Leave out all images and set down the records exactly as given.

→ **Object state comparisons**:
----------------
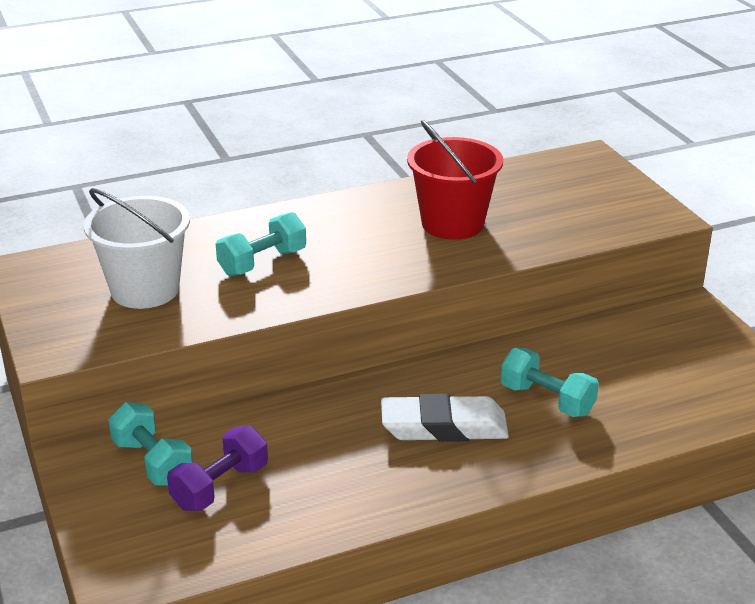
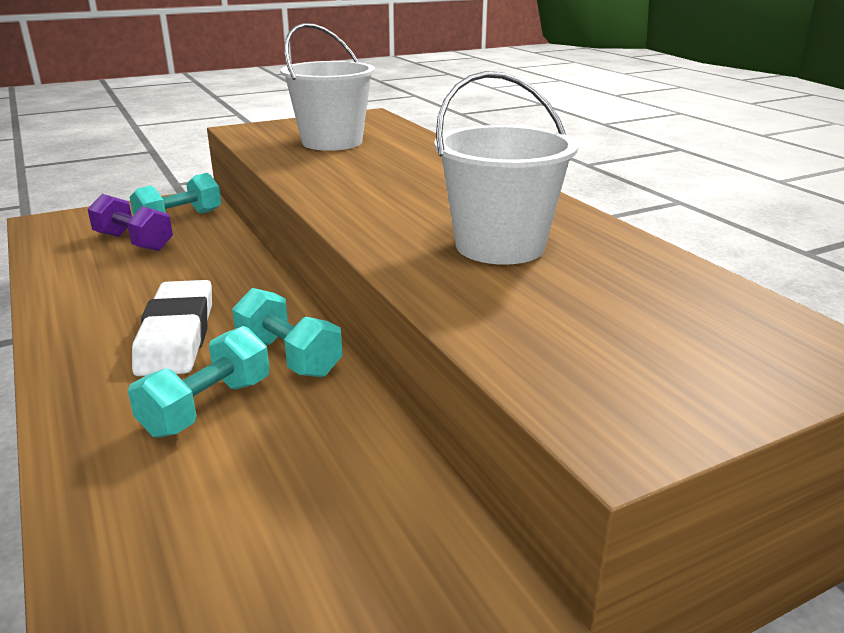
camera: 85 degrees right, 5 degrees down
(262, 262) = (382, 171): turquoise dumbbell -> turquoise dumbbell (288, 357)
(452, 224) = (500, 246): red bucket -> white bucket

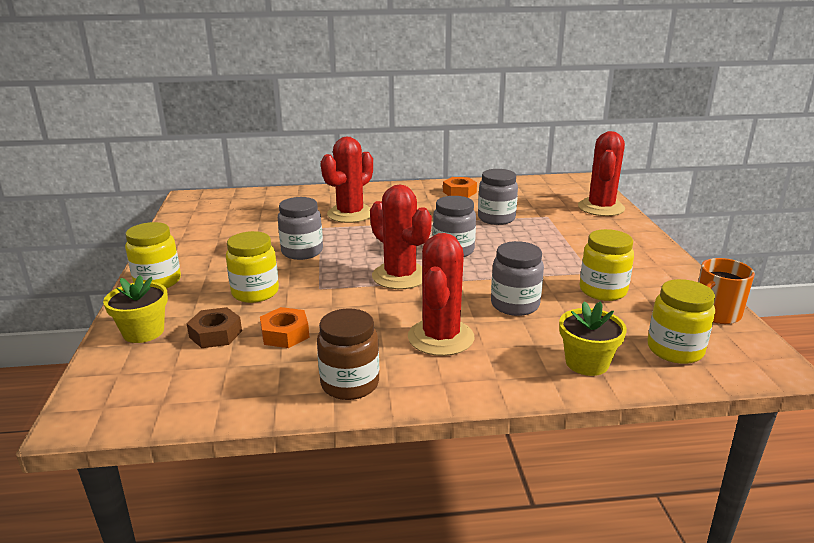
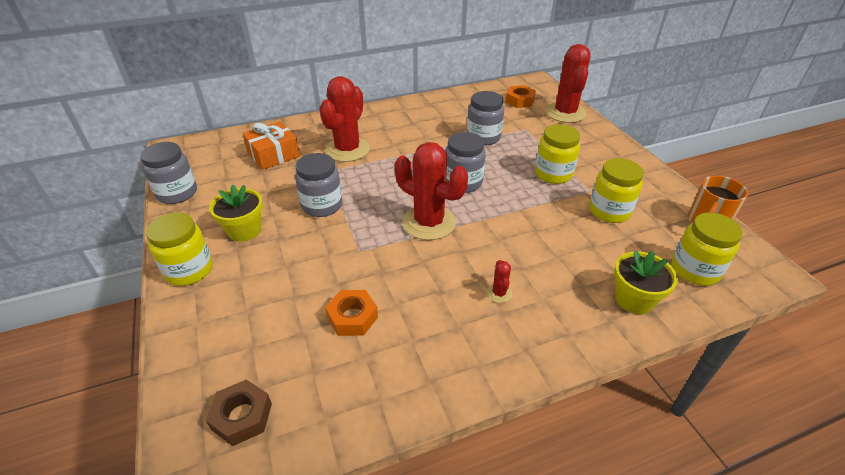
camera: 15 degrees left, 15 degrees up
(143, 332) = (204, 343): yellow flower pot -> yellow flower pot (244, 230)
(215, 334) = (282, 331): brown nut -> brown nut (242, 416)
(255, 292) = (299, 267): yellow jar -> yellow jar (553, 174)
(277, 210) = (273, 154): none -> orange gift
(350, 384) = (443, 370): brown jar -> none
(441, 337) = (499, 293): red cactus -> red cactus, size x0.41
(459, 192) = (437, 109): orange nut -> orange nut (519, 101)
(515, 305) = (545, 241): grey jar -> grey jar (177, 193)

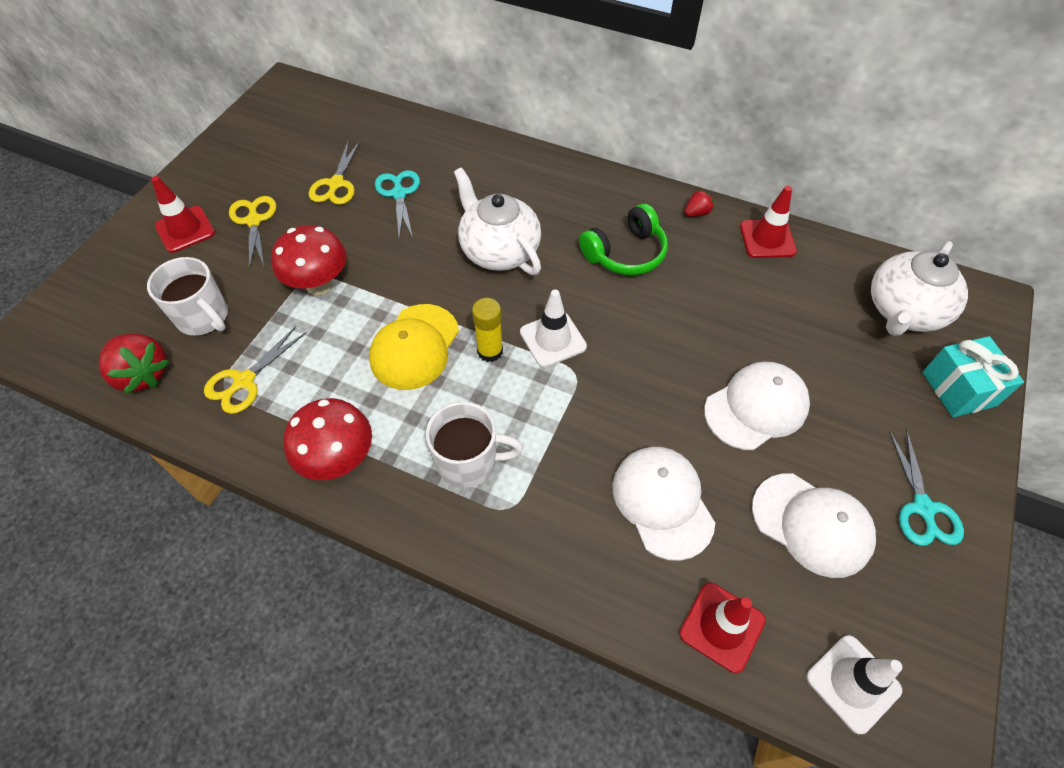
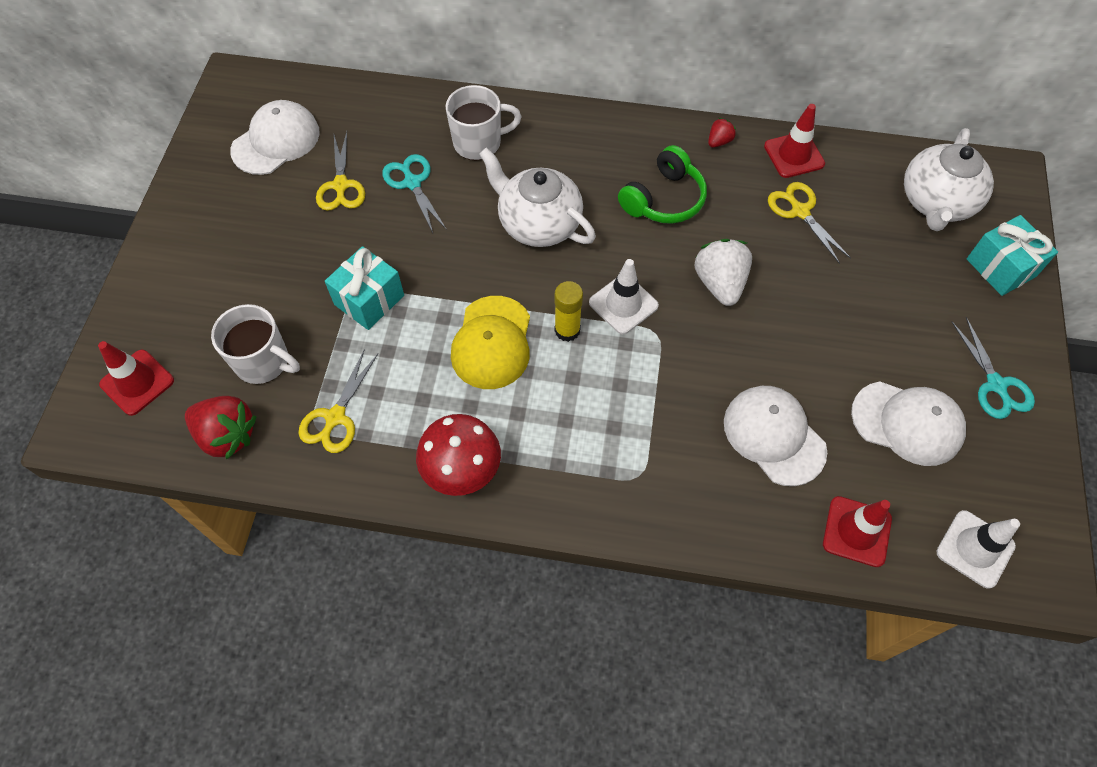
camera: 15 degrees left, 5 degrees up
(185, 229) = (199, 271): red traffic cone -> red traffic cone (137, 382)
(254, 221) = (270, 245): yellow scissors -> yellow scissors (800, 211)
(319, 284) = (369, 300): red mushroom -> turquoise gift
(469, 462) = (586, 442): white mug -> white mug (479, 143)
(655, 340) = (719, 283): none -> white strawberry
(756, 407) = (830, 327): white cap -> white cap (276, 141)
----------------
→ **RESULT OF THIS EXERCISE**:
camera: 85 degrees right, 5 degrees down
(262, 262) = (382, 171): turquoise dumbbell -> turquoise dumbbell (288, 357)
(452, 224) = (500, 246): red bucket -> white bucket

camera: 15 degrees left, 15 degrees up
(143, 332) = (204, 343): yellow flower pot -> yellow flower pot (244, 230)
(215, 334) = (282, 331): brown nut -> brown nut (242, 416)
(255, 292) = (299, 267): yellow jar -> yellow jar (553, 174)
(277, 210) = (273, 154): none -> orange gift
(350, 384) = (443, 370): brown jar -> none
(441, 337) = (499, 293): red cactus -> red cactus, size x0.41
(459, 192) = (437, 109): orange nut -> orange nut (519, 101)
(515, 305) = (545, 241): grey jar -> grey jar (177, 193)

camera: 15 degrees left, 5 degrees up
(185, 229) = (199, 271): red traffic cone -> red traffic cone (137, 382)
(254, 221) = (270, 245): yellow scissors -> yellow scissors (800, 211)
(319, 284) = (369, 300): red mushroom -> turquoise gift
(469, 462) = (586, 442): white mug -> white mug (479, 143)
(655, 340) = (719, 283): none -> white strawberry
(756, 407) = (830, 327): white cap -> white cap (276, 141)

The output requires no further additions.